From the records below, extract only the lines running from the line with "pink spoon [479,160,512,202] -> none" to the line with "grey pan [1027,160,1160,216]", both lines included, reproducing them exactly.
──────── RECORDS SUPPLIED
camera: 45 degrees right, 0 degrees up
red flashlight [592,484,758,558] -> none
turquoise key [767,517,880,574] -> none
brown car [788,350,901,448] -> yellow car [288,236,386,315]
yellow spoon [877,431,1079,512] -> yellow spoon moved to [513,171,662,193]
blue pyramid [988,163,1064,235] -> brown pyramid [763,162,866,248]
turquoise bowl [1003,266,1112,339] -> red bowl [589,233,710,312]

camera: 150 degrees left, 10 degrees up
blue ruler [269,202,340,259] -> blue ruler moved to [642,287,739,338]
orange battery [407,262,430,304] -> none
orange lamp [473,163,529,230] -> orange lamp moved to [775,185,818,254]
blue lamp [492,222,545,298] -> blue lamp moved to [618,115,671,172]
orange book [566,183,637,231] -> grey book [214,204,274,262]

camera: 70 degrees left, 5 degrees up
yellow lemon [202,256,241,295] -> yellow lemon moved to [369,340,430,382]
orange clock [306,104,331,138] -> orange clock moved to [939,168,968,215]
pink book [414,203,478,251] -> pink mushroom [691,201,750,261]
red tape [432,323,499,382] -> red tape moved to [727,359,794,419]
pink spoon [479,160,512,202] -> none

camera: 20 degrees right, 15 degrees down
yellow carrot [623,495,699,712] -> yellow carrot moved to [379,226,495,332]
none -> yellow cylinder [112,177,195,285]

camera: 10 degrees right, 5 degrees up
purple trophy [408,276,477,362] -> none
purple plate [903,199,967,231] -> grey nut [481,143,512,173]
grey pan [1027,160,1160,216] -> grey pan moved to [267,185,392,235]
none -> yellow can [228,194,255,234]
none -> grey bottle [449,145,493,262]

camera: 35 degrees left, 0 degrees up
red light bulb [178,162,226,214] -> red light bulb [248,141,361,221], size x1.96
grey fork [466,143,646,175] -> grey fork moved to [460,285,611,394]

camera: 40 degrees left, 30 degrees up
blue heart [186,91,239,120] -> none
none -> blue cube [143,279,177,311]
────────────────
* RESPONSE AREA:
pink spoon [479,160,512,202] -> none

camera: 20 degrees right, 15 degrees down
yellow carrot [623,495,699,712] -> yellow carrot moved to [379,226,495,332]
none -> yellow cylinder [112,177,195,285]

camera: 10 degrees right, 5 degrees up
purple trophy [408,276,477,362] -> none
purple plate [903,199,967,231] -> grey nut [481,143,512,173]
grey pan [1027,160,1160,216] -> grey pan moved to [267,185,392,235]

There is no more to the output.